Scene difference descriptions
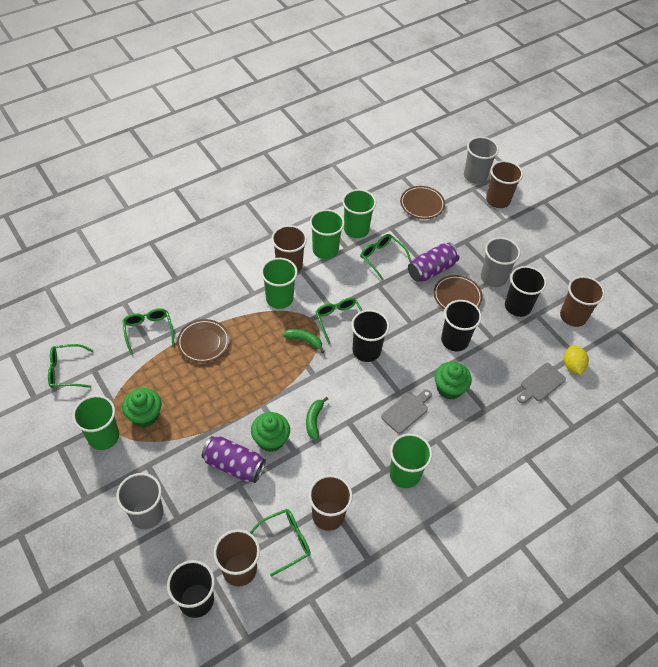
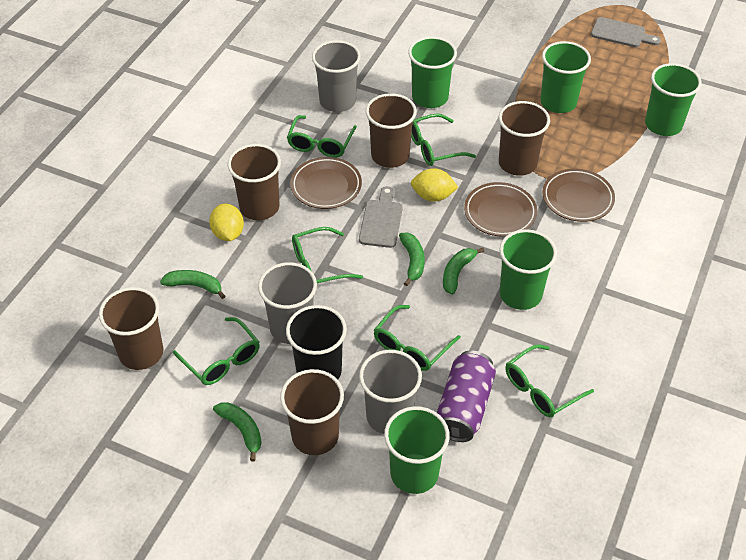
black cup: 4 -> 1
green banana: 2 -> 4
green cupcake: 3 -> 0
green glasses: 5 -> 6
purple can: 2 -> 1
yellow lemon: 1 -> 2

...

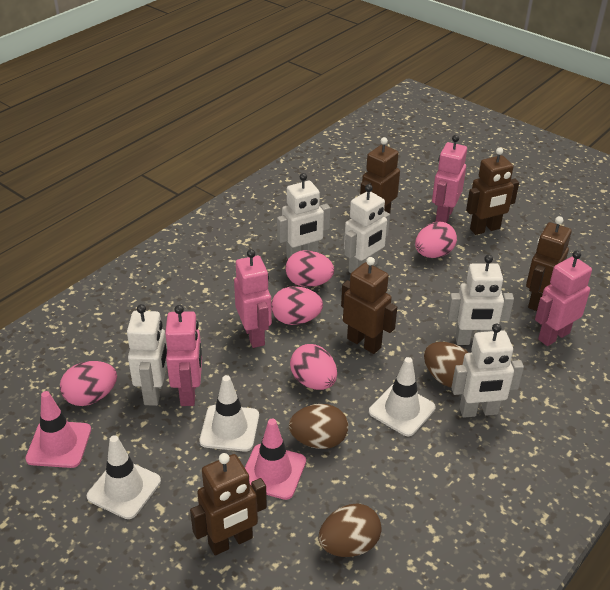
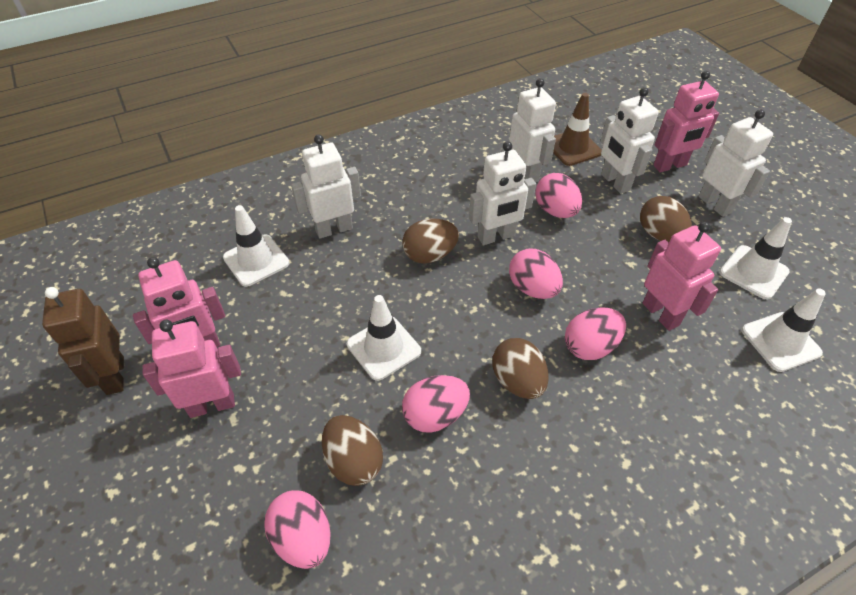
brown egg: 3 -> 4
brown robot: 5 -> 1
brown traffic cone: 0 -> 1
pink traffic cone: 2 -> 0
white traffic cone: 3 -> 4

*Task brief:* Look above for the line with "black cup: 4 -> 1"; retype exactly that line, every line after it up to the line with "yellow lemon: 1 -> 2", and that line too, nothing else.

*Reply to the task:*
black cup: 4 -> 1
green banana: 2 -> 4
green cupcake: 3 -> 0
green glasses: 5 -> 6
purple can: 2 -> 1
yellow lemon: 1 -> 2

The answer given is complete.